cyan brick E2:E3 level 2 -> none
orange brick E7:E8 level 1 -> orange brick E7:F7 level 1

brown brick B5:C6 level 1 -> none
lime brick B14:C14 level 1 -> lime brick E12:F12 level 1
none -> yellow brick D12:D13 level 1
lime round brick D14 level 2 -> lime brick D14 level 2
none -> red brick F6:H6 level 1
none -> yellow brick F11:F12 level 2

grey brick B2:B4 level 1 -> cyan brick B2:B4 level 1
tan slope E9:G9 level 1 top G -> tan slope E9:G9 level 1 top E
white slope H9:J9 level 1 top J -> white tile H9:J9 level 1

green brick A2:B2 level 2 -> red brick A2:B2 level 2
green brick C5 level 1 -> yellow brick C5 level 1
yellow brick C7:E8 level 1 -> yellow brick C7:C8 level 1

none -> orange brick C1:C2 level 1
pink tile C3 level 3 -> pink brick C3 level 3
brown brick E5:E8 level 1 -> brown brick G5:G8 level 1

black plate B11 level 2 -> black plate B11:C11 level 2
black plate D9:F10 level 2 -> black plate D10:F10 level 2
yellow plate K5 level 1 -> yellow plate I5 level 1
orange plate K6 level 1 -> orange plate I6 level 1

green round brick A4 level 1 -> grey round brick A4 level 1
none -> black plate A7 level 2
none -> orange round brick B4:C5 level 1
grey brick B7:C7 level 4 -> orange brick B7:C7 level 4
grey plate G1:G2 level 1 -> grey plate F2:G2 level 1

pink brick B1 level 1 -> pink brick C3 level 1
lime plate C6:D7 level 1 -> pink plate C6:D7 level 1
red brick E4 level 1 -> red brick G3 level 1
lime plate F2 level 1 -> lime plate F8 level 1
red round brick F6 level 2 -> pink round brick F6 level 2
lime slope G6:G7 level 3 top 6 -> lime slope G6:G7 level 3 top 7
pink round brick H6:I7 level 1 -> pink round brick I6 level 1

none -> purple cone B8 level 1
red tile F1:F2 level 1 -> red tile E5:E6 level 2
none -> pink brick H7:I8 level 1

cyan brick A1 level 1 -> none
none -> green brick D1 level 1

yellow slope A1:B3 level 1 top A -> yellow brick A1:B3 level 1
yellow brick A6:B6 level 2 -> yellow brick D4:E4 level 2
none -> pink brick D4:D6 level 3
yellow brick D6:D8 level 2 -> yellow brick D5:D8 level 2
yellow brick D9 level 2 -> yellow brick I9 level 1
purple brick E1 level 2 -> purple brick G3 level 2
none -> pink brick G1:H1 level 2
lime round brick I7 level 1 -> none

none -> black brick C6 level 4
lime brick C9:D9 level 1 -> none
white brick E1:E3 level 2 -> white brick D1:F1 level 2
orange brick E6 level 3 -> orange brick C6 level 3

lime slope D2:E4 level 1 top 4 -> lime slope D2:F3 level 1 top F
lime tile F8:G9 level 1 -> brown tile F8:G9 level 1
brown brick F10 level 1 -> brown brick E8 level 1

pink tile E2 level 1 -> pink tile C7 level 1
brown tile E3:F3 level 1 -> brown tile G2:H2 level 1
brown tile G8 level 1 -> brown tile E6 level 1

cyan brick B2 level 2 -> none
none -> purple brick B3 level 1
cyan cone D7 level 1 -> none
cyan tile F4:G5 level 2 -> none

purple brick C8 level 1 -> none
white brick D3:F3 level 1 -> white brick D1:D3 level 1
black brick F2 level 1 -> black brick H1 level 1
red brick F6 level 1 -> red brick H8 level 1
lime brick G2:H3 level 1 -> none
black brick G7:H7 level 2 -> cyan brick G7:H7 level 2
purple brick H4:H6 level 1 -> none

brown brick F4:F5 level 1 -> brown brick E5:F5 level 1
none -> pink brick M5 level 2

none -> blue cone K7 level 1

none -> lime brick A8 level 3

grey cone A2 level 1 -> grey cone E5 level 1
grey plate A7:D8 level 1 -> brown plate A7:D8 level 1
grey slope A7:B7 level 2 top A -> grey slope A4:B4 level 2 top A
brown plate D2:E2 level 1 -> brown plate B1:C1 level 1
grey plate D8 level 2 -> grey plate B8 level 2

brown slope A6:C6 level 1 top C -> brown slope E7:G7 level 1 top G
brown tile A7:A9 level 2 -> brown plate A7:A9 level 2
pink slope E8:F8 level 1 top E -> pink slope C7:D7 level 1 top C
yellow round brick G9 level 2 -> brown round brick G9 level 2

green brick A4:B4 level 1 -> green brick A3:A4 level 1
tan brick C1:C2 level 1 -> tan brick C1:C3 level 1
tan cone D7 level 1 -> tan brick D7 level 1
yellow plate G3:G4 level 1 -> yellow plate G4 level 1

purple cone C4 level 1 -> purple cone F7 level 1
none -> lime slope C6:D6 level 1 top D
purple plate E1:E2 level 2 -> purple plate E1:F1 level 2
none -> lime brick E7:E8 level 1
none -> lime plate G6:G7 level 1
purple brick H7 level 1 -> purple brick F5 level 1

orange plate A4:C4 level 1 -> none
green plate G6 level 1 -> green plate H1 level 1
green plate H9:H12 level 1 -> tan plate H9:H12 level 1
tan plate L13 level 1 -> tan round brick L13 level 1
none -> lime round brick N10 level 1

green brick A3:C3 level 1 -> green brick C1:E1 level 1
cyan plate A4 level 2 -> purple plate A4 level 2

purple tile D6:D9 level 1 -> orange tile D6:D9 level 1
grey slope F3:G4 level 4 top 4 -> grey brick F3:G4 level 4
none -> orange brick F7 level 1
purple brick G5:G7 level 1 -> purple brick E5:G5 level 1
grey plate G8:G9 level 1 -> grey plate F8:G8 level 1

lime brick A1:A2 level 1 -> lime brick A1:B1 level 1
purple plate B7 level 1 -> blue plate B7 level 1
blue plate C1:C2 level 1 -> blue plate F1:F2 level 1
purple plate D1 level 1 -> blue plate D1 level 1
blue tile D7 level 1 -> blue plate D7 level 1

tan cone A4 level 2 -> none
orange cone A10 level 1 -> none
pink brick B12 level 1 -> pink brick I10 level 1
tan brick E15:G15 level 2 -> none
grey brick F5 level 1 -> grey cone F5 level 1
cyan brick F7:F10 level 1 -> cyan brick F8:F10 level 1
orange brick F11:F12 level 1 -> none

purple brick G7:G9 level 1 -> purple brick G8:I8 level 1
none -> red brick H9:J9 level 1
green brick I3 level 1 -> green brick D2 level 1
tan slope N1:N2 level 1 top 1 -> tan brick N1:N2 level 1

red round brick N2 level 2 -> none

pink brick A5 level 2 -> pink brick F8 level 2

PROBLEM: The answer must consist of the lines from the one with "purple plate B7" through the final line of the entries above, exactly as they are, and nothing else.

ANSWER FOR THE TASK:
purple plate B7 level 1 -> blue plate B7 level 1
blue plate C1:C2 level 1 -> blue plate F1:F2 level 1
purple plate D1 level 1 -> blue plate D1 level 1
blue tile D7 level 1 -> blue plate D7 level 1

tan cone A4 level 2 -> none
orange cone A10 level 1 -> none
pink brick B12 level 1 -> pink brick I10 level 1
tan brick E15:G15 level 2 -> none
grey brick F5 level 1 -> grey cone F5 level 1
cyan brick F7:F10 level 1 -> cyan brick F8:F10 level 1
orange brick F11:F12 level 1 -> none

purple brick G7:G9 level 1 -> purple brick G8:I8 level 1
none -> red brick H9:J9 level 1
green brick I3 level 1 -> green brick D2 level 1
tan slope N1:N2 level 1 top 1 -> tan brick N1:N2 level 1

red round brick N2 level 2 -> none

pink brick A5 level 2 -> pink brick F8 level 2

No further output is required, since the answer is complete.